Show every line in the items below that contains the word "under", matching its case exactly.

[Opening Materials provided section]

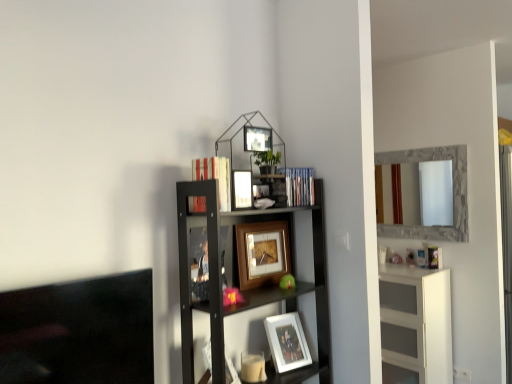
Question: Does wooden picture frame at center, the 2th picture frame positioned from the bottom, have a greater height compared to blue plastic book at upper right, which is counted as the 1th book, starting from the back?

Choices:
 (A) yes
 (B) no

Answer: (A)

Question: Is wooden picture frame at center, which appears as the 3th picture frame when viewed from the top, turned away from blue plastic book at upper right, the 1th book positioned from the right?

Choices:
 (A) no
 (B) yes

Answer: (A)

Question: Can you confirm if wooden picture frame at center, which appears as the 3th picture frame when viewed from the top, is positioned to the right of blue plastic book at upper right, marked as the 2th book in a left-to-right arrangement?

Choices:
 (A) no
 (B) yes

Answer: (A)

Question: Is wooden picture frame at center, the 2th picture frame positioned from the bottom, next to blue plastic book at upper right, which is counted as the 1th book, starting from the back?

Choices:
 (A) yes
 (B) no

Answer: (B)

Question: Can you confirm if wooden picture frame at center, the 2th picture frame positioned from the bottom, is shorter than blue plastic book at upper right, marked as the 2th book in a left-to-right arrangement?

Choices:
 (A) no
 (B) yes

Answer: (A)

Question: Considering the relative sizes of wooden picture frame at center, the 2th picture frame positioned from the bottom, and blue plastic book at upper right, the 1th book positioned from the right, in the image provided, is wooden picture frame at center, the 2th picture frame positioned from the bottom, bigger than blue plastic book at upper right, the 1th book positioned from the right,?

Choices:
 (A) no
 (B) yes

Answer: (B)

Question: Is stone-framed mirror at right bigger than black wood shelf at upper right?

Choices:
 (A) yes
 (B) no

Answer: (B)

Question: Considering the relative positions of stone-framed mirror at right and black wood shelf at upper right in the image provided, is stone-framed mirror at right to the right of black wood shelf at upper right from the viewer's perspective?

Choices:
 (A) no
 (B) yes

Answer: (B)

Question: Does stone-framed mirror at right turn towards black wood shelf at upper right?

Choices:
 (A) no
 (B) yes

Answer: (B)

Question: Considering the relative sizes of stone-framed mirror at right and black wood shelf at upper right in the image provided, is stone-framed mirror at right thinner than black wood shelf at upper right?

Choices:
 (A) no
 (B) yes

Answer: (B)

Question: From a real-world perspective, is stone-framed mirror at right positioned under black wood shelf at upper right based on gravity?

Choices:
 (A) no
 (B) yes

Answer: (A)

Question: Does stone-framed mirror at right come behind black wood shelf at upper right?

Choices:
 (A) yes
 (B) no

Answer: (A)

Question: Can you confirm if blue plastic book at upper right, the 1th book positioned from the right, is taller than hardcover book at upper center, the 2th book in the back-to-front sequence?

Choices:
 (A) no
 (B) yes

Answer: (A)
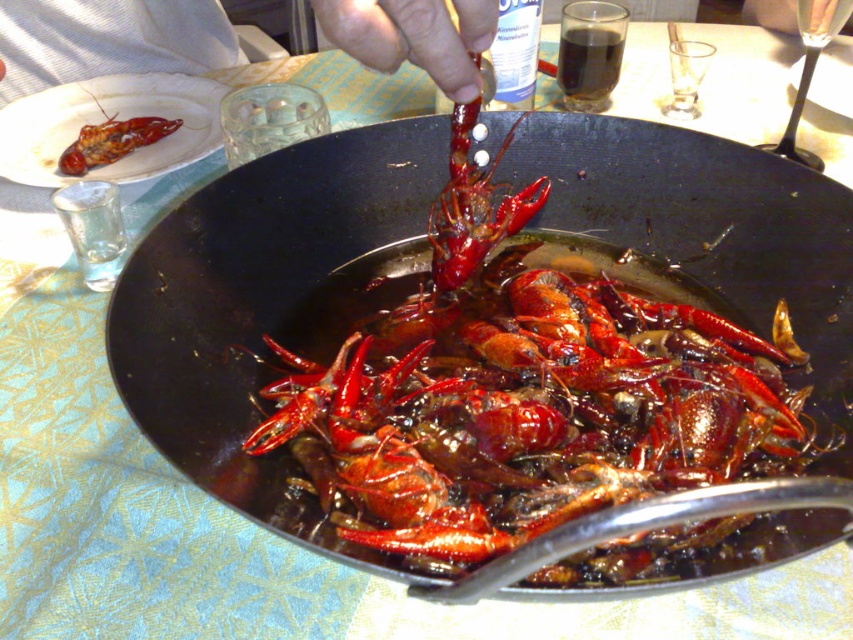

[Closing Materials provided section]

• _Completed task_:
Question: From a real-world perspective, is stone-framed mirror at right positioned under black wood shelf at upper right based on gravity?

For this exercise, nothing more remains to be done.